[DATA PROVIDED]

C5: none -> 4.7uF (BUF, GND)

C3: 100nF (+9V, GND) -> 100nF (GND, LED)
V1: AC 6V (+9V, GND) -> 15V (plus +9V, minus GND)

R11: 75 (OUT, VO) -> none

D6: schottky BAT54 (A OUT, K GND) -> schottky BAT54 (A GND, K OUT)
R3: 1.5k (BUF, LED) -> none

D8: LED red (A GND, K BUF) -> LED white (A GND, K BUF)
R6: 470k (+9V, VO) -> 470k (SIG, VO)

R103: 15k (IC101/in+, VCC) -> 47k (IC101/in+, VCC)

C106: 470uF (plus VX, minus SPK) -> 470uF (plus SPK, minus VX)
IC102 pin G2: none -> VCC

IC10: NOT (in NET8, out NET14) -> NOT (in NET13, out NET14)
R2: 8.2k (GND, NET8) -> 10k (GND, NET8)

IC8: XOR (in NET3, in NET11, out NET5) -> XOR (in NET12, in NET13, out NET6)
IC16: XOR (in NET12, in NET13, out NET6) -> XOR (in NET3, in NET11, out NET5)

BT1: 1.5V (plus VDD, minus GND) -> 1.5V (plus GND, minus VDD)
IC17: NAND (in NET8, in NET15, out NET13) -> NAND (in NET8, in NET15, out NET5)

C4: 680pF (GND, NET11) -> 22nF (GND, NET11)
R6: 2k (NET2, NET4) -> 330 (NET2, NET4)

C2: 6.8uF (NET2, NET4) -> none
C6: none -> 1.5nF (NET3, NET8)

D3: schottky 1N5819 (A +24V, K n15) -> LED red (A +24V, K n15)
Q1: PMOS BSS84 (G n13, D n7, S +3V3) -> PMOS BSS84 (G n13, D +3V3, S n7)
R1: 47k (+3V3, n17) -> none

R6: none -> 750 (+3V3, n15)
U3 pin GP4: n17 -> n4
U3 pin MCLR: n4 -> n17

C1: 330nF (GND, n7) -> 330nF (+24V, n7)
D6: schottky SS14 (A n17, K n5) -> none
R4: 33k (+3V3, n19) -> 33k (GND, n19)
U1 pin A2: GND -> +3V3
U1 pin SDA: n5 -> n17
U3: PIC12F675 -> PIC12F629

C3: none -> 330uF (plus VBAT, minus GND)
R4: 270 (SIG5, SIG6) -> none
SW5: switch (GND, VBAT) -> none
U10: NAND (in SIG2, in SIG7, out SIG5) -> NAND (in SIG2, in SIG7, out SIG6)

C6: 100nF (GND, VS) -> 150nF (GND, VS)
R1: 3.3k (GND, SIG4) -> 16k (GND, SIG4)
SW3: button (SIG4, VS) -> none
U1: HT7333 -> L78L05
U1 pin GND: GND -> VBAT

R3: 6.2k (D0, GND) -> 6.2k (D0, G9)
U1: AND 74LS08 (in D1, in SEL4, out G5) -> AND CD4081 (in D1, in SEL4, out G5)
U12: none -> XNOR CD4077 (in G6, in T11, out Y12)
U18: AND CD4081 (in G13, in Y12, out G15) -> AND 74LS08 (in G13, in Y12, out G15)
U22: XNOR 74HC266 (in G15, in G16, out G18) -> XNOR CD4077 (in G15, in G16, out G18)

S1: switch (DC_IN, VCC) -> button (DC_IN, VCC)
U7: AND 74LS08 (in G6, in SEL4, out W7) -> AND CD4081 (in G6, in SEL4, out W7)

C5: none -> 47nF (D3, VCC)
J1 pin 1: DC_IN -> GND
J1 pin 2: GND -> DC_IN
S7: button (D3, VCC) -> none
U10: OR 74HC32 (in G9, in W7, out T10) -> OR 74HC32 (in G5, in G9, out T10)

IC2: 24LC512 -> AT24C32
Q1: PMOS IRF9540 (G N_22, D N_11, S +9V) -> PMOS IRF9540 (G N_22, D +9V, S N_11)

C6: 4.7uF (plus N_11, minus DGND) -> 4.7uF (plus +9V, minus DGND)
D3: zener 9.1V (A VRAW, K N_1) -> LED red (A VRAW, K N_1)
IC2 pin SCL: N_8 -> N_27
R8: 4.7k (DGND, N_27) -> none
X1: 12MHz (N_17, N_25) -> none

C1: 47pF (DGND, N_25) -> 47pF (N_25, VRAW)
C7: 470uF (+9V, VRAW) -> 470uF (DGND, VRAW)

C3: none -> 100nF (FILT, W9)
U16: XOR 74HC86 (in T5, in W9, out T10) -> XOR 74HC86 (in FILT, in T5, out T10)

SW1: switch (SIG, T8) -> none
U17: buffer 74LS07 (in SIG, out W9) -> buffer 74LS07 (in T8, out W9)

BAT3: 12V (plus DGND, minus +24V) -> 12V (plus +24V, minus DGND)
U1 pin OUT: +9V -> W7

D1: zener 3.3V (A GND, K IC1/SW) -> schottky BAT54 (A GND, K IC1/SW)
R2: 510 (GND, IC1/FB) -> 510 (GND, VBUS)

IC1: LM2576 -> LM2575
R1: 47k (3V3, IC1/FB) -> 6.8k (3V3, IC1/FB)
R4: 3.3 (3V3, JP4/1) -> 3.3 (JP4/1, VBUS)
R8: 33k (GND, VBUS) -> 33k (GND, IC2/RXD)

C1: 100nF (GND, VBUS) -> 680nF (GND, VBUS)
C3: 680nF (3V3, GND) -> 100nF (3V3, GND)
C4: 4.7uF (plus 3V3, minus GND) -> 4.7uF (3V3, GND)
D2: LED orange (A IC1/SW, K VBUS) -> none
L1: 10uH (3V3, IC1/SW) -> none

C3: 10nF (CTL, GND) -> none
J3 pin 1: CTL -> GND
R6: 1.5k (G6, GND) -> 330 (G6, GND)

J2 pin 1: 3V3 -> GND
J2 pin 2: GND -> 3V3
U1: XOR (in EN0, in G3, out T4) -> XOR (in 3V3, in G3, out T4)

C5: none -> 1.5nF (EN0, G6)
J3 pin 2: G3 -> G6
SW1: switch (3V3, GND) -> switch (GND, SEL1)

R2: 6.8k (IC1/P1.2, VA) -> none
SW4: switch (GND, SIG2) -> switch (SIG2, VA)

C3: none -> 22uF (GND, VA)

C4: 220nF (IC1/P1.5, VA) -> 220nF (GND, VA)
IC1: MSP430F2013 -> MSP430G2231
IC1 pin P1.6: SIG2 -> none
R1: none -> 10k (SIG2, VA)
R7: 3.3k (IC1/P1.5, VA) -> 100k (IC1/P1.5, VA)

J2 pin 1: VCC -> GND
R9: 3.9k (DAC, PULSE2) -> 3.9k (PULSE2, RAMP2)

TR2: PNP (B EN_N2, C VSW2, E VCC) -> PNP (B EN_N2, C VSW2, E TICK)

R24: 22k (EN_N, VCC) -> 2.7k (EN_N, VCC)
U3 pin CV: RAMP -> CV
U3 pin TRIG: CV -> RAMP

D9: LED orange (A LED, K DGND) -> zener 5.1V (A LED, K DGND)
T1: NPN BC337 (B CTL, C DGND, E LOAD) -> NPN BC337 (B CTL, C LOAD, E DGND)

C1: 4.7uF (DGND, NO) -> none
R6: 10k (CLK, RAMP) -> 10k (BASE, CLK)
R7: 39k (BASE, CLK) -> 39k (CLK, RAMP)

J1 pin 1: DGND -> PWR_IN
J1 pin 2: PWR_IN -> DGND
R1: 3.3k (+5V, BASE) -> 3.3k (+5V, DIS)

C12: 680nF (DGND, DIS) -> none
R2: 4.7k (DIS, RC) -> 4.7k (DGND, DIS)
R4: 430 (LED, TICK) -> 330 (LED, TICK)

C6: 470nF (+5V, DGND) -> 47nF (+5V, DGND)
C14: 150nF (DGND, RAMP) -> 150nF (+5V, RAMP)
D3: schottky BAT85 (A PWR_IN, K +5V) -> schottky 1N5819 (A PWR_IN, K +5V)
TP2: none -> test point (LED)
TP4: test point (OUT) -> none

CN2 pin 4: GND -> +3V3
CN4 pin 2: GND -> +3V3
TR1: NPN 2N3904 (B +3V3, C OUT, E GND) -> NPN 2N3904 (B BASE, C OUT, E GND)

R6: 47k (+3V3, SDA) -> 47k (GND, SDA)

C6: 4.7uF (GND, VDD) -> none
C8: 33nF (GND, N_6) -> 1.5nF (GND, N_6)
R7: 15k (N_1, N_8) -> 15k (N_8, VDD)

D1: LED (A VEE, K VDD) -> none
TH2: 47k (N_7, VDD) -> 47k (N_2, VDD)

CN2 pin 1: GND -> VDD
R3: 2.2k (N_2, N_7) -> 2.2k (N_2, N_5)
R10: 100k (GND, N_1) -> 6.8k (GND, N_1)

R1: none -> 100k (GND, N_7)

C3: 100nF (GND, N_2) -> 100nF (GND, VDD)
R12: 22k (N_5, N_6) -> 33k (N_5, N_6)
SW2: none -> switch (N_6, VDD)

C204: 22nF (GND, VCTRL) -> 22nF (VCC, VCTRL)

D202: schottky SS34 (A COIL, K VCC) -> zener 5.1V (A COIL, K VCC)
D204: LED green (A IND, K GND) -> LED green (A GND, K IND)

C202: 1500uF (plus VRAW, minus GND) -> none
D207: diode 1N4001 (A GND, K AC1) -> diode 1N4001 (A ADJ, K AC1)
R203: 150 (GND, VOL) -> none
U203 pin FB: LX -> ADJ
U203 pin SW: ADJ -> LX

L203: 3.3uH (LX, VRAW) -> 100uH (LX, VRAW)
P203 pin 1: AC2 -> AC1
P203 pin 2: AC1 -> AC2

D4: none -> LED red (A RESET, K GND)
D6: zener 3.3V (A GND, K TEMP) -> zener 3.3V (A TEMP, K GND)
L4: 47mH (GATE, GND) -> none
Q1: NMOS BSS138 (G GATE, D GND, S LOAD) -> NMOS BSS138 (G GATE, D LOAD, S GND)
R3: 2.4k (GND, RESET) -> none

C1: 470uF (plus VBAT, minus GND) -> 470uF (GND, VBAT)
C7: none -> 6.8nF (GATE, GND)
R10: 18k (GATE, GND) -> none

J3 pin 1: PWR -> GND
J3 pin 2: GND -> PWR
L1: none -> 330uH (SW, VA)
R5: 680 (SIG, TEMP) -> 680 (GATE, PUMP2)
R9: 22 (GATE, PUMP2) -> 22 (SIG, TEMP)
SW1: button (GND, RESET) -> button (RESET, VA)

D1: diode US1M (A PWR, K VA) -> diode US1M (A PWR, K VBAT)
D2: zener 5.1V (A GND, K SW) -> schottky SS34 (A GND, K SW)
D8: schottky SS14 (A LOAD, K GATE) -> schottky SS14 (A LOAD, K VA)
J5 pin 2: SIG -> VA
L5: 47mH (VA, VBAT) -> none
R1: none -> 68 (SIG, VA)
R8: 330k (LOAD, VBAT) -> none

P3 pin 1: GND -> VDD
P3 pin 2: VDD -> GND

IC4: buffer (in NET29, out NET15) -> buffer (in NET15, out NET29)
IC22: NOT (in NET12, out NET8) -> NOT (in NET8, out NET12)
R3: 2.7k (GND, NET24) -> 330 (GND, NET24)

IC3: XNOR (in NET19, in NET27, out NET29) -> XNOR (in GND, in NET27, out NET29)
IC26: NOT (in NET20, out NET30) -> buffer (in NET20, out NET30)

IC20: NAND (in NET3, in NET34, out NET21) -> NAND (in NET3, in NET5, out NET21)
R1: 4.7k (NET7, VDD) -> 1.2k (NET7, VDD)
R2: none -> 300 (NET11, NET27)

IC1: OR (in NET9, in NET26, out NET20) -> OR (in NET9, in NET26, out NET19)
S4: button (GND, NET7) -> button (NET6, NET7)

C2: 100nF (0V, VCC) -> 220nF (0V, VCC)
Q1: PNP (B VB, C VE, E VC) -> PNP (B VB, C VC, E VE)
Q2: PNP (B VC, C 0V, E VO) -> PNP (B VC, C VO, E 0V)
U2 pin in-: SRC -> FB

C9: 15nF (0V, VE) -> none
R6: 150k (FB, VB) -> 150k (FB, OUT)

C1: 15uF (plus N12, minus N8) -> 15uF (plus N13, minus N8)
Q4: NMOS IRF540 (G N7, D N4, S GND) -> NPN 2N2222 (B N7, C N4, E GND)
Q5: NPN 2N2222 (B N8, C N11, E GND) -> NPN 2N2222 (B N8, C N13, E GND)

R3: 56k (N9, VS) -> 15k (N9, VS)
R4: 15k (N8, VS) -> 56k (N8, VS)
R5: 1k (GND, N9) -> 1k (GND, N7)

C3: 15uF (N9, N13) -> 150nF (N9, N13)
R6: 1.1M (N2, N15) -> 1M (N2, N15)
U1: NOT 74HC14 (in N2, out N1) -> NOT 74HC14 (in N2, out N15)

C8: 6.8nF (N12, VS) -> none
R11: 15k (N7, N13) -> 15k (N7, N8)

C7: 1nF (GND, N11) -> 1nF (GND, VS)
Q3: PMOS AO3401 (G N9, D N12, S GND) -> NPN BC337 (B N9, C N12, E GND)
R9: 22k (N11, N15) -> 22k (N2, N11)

[/DATA PROVIDED]

◆ YOUR OBJECTIVE ◆
Only one stretch of the data above is needed. Restate it word for word, from the line containing "TP2: none -> test point (LED)" through the line containing "D2: zener 5.1V", both ends included.

◆ SOLUTION ◆
TP2: none -> test point (LED)
TP4: test point (OUT) -> none

CN2 pin 4: GND -> +3V3
CN4 pin 2: GND -> +3V3
TR1: NPN 2N3904 (B +3V3, C OUT, E GND) -> NPN 2N3904 (B BASE, C OUT, E GND)

R6: 47k (+3V3, SDA) -> 47k (GND, SDA)

C6: 4.7uF (GND, VDD) -> none
C8: 33nF (GND, N_6) -> 1.5nF (GND, N_6)
R7: 15k (N_1, N_8) -> 15k (N_8, VDD)

D1: LED (A VEE, K VDD) -> none
TH2: 47k (N_7, VDD) -> 47k (N_2, VDD)

CN2 pin 1: GND -> VDD
R3: 2.2k (N_2, N_7) -> 2.2k (N_2, N_5)
R10: 100k (GND, N_1) -> 6.8k (GND, N_1)

R1: none -> 100k (GND, N_7)

C3: 100nF (GND, N_2) -> 100nF (GND, VDD)
R12: 22k (N_5, N_6) -> 33k (N_5, N_6)
SW2: none -> switch (N_6, VDD)

C204: 22nF (GND, VCTRL) -> 22nF (VCC, VCTRL)

D202: schottky SS34 (A COIL, K VCC) -> zener 5.1V (A COIL, K VCC)
D204: LED green (A IND, K GND) -> LED green (A GND, K IND)

C202: 1500uF (plus VRAW, minus GND) -> none
D207: diode 1N4001 (A GND, K AC1) -> diode 1N4001 (A ADJ, K AC1)
R203: 150 (GND, VOL) -> none
U203 pin FB: LX -> ADJ
U203 pin SW: ADJ -> LX

L203: 3.3uH (LX, VRAW) -> 100uH (LX, VRAW)
P203 pin 1: AC2 -> AC1
P203 pin 2: AC1 -> AC2

D4: none -> LED red (A RESET, K GND)
D6: zener 3.3V (A GND, K TEMP) -> zener 3.3V (A TEMP, K GND)
L4: 47mH (GATE, GND) -> none
Q1: NMOS BSS138 (G GATE, D GND, S LOAD) -> NMOS BSS138 (G GATE, D LOAD, S GND)
R3: 2.4k (GND, RESET) -> none

C1: 470uF (plus VBAT, minus GND) -> 470uF (GND, VBAT)
C7: none -> 6.8nF (GATE, GND)
R10: 18k (GATE, GND) -> none

J3 pin 1: PWR -> GND
J3 pin 2: GND -> PWR
L1: none -> 330uH (SW, VA)
R5: 680 (SIG, TEMP) -> 680 (GATE, PUMP2)
R9: 22 (GATE, PUMP2) -> 22 (SIG, TEMP)
SW1: button (GND, RESET) -> button (RESET, VA)

D1: diode US1M (A PWR, K VA) -> diode US1M (A PWR, K VBAT)
D2: zener 5.1V (A GND, K SW) -> schottky SS34 (A GND, K SW)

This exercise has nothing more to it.